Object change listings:
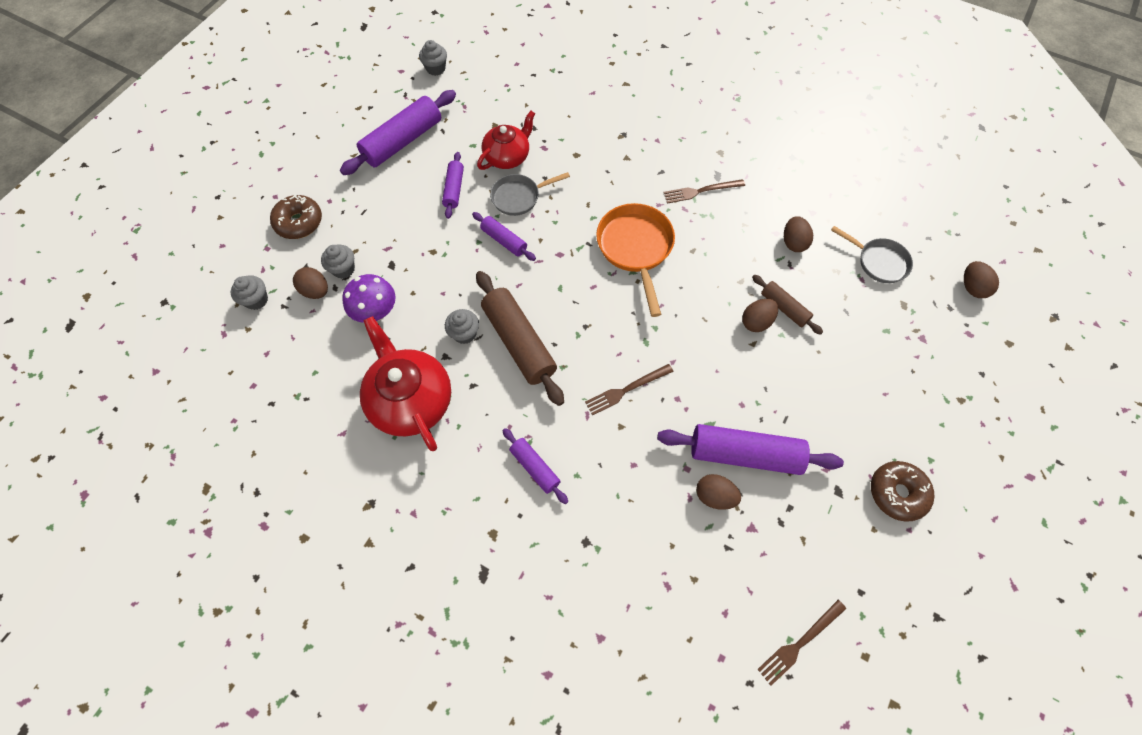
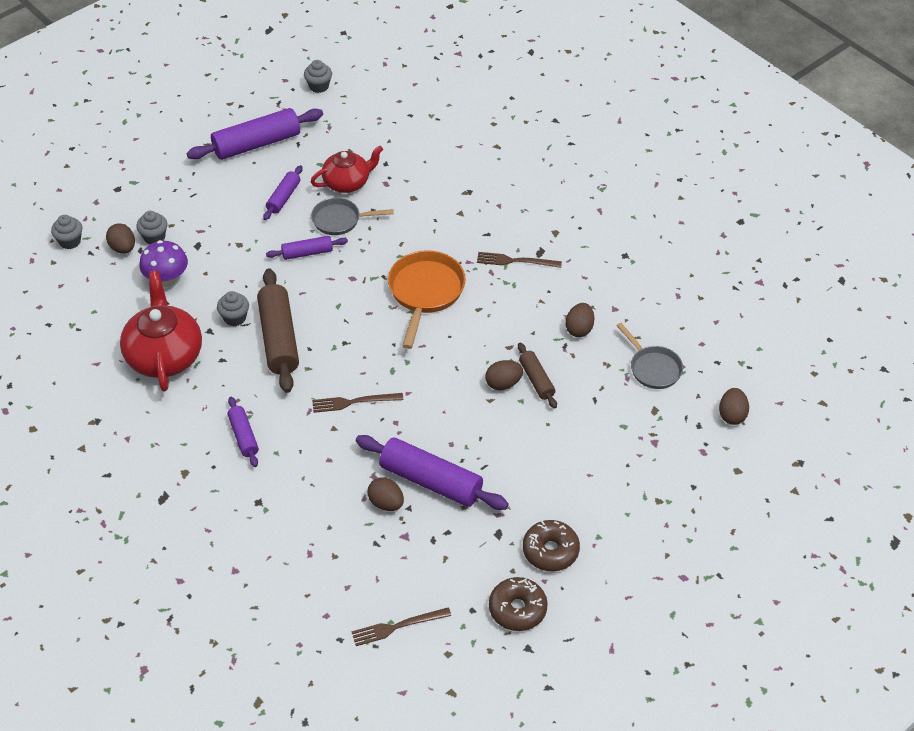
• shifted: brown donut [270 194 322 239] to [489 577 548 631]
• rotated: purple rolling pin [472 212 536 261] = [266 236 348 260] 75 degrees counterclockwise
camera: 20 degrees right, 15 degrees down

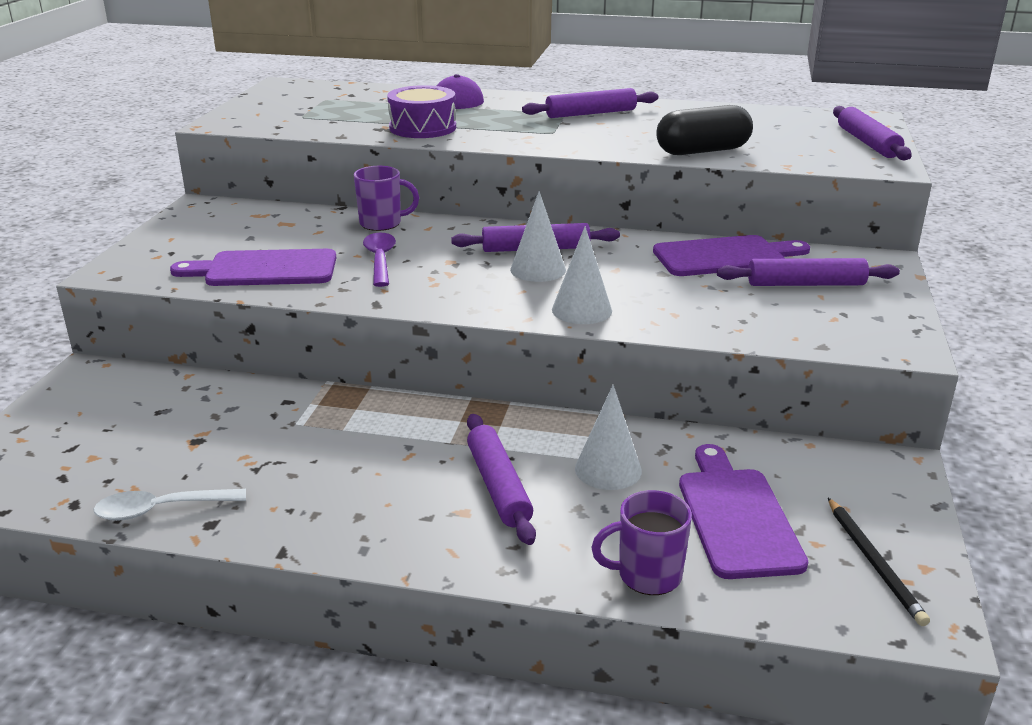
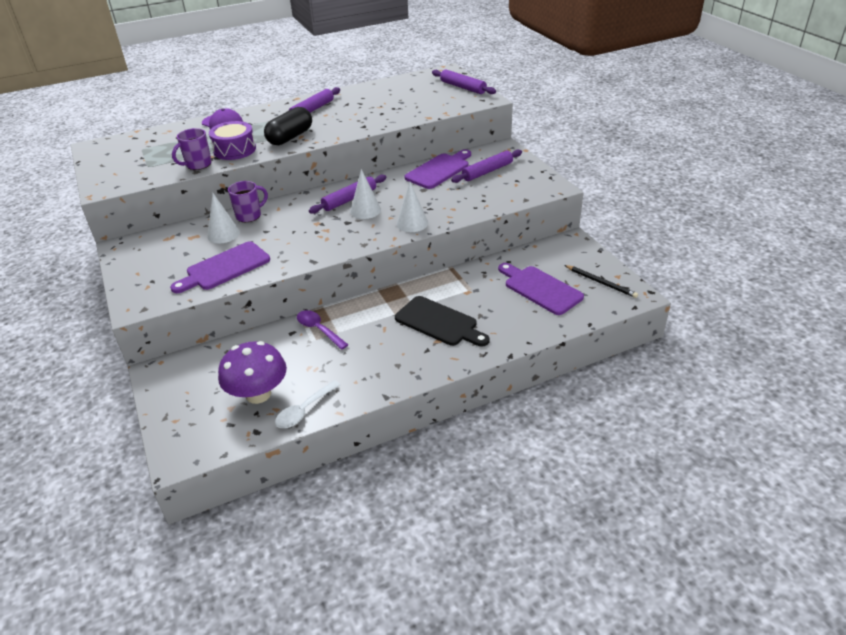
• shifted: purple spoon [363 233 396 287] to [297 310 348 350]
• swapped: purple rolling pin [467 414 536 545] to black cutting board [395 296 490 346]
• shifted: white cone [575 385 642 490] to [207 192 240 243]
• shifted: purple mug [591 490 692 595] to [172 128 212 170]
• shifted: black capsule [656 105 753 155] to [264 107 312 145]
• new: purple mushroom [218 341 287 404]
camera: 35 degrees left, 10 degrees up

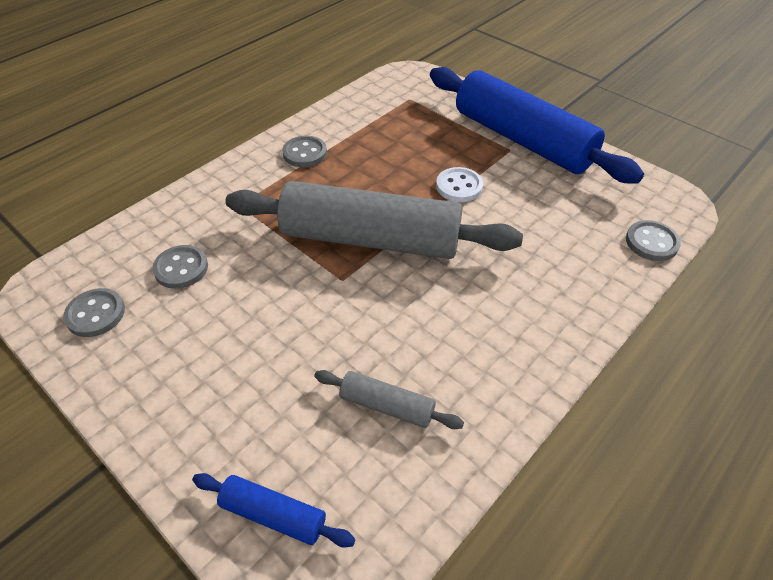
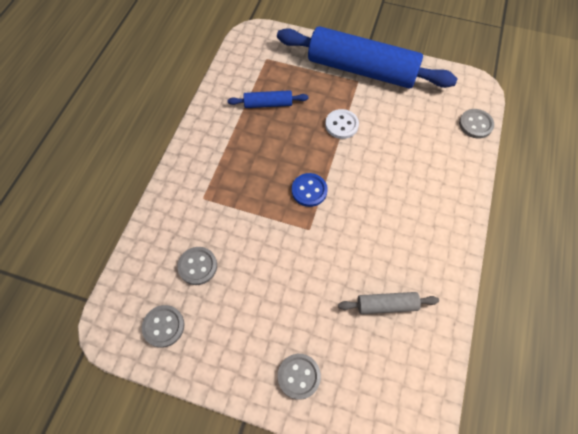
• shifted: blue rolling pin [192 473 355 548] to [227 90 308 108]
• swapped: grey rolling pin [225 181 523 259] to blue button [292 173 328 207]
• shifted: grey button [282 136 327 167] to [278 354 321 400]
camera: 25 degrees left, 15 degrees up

#### Work request:
Return each line above exactly; any pictures are to be skipped.

#### Reply to the task:
• shifted: brown donut [270 194 322 239] to [489 577 548 631]
• rotated: purple rolling pin [472 212 536 261] = [266 236 348 260] 75 degrees counterclockwise
camera: 20 degrees right, 15 degrees down

• shifted: purple spoon [363 233 396 287] to [297 310 348 350]
• swapped: purple rolling pin [467 414 536 545] to black cutting board [395 296 490 346]
• shifted: white cone [575 385 642 490] to [207 192 240 243]
• shifted: purple mug [591 490 692 595] to [172 128 212 170]
• shifted: black capsule [656 105 753 155] to [264 107 312 145]
• new: purple mushroom [218 341 287 404]
camera: 35 degrees left, 10 degrees up

• shifted: blue rolling pin [192 473 355 548] to [227 90 308 108]
• swapped: grey rolling pin [225 181 523 259] to blue button [292 173 328 207]
• shifted: grey button [282 136 327 167] to [278 354 321 400]
camera: 25 degrees left, 15 degrees up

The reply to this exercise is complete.